Supplied records —
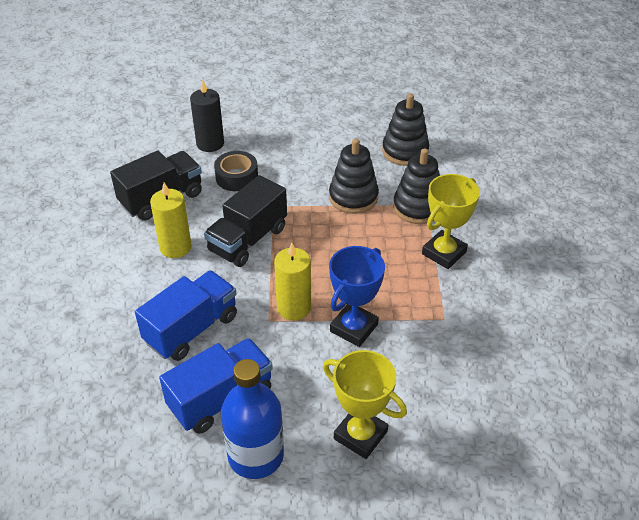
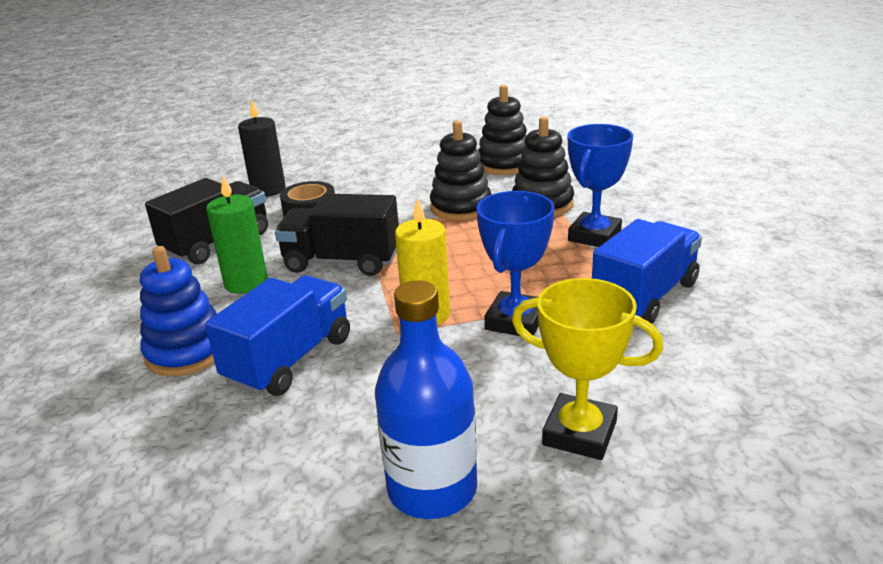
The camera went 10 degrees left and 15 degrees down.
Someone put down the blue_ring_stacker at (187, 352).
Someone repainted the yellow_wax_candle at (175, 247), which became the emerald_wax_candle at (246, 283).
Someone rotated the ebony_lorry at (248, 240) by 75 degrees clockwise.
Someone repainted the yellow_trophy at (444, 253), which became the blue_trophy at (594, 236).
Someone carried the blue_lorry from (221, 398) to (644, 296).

Problem description —
Find the lines of the material that hold the word "repainted" and report their count alone.

Reply to the task —
2